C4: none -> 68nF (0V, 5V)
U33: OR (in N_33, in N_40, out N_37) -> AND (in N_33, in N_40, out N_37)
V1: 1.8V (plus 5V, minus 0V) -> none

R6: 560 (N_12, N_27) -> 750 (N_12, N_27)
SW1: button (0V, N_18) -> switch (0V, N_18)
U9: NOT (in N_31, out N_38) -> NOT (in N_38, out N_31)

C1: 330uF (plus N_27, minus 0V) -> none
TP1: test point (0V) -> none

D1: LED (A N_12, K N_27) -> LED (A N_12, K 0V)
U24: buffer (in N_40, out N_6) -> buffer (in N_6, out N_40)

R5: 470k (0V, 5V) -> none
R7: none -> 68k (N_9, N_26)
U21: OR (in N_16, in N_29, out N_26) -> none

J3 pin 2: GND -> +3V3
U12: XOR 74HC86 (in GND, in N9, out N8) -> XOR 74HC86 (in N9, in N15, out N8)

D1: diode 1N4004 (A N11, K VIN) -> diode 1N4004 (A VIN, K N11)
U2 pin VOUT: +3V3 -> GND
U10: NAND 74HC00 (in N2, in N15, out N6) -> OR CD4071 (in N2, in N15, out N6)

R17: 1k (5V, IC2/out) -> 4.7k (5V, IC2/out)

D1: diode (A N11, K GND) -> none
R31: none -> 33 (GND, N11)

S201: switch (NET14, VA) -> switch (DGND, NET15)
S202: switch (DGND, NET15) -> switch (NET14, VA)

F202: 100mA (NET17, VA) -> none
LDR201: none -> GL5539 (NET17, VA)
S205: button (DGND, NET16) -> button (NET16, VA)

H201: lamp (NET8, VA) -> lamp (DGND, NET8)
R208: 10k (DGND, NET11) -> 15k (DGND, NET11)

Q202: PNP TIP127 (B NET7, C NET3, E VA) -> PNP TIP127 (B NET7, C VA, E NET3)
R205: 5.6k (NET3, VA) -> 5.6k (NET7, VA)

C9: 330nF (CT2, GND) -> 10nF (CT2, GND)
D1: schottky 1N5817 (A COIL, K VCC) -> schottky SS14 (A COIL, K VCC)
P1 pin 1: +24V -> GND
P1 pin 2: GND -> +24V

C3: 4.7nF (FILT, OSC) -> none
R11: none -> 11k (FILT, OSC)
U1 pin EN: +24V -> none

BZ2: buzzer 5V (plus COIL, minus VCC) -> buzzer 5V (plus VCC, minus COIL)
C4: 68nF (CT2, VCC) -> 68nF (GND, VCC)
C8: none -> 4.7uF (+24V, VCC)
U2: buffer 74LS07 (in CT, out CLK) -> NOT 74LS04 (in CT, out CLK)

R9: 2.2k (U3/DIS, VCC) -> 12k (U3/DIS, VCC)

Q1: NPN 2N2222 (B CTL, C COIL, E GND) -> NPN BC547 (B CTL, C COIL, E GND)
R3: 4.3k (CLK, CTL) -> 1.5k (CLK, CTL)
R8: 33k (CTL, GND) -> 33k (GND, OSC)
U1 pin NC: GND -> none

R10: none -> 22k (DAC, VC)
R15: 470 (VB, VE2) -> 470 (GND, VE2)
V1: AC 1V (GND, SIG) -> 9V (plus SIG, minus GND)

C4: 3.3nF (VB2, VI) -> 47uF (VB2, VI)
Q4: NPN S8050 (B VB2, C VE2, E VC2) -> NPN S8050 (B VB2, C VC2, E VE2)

------

EXERCISE DIRECTIONS >>
Every line from the one containing "U1 pin EN: +24V -> none" through the end of the entries above must be echoed exactly, with both ends kept.

WRITTEN REPLY >>
U1 pin EN: +24V -> none

BZ2: buzzer 5V (plus COIL, minus VCC) -> buzzer 5V (plus VCC, minus COIL)
C4: 68nF (CT2, VCC) -> 68nF (GND, VCC)
C8: none -> 4.7uF (+24V, VCC)
U2: buffer 74LS07 (in CT, out CLK) -> NOT 74LS04 (in CT, out CLK)

R9: 2.2k (U3/DIS, VCC) -> 12k (U3/DIS, VCC)

Q1: NPN 2N2222 (B CTL, C COIL, E GND) -> NPN BC547 (B CTL, C COIL, E GND)
R3: 4.3k (CLK, CTL) -> 1.5k (CLK, CTL)
R8: 33k (CTL, GND) -> 33k (GND, OSC)
U1 pin NC: GND -> none

R10: none -> 22k (DAC, VC)
R15: 470 (VB, VE2) -> 470 (GND, VE2)
V1: AC 1V (GND, SIG) -> 9V (plus SIG, minus GND)

C4: 3.3nF (VB2, VI) -> 47uF (VB2, VI)
Q4: NPN S8050 (B VB2, C VE2, E VC2) -> NPN S8050 (B VB2, C VC2, E VE2)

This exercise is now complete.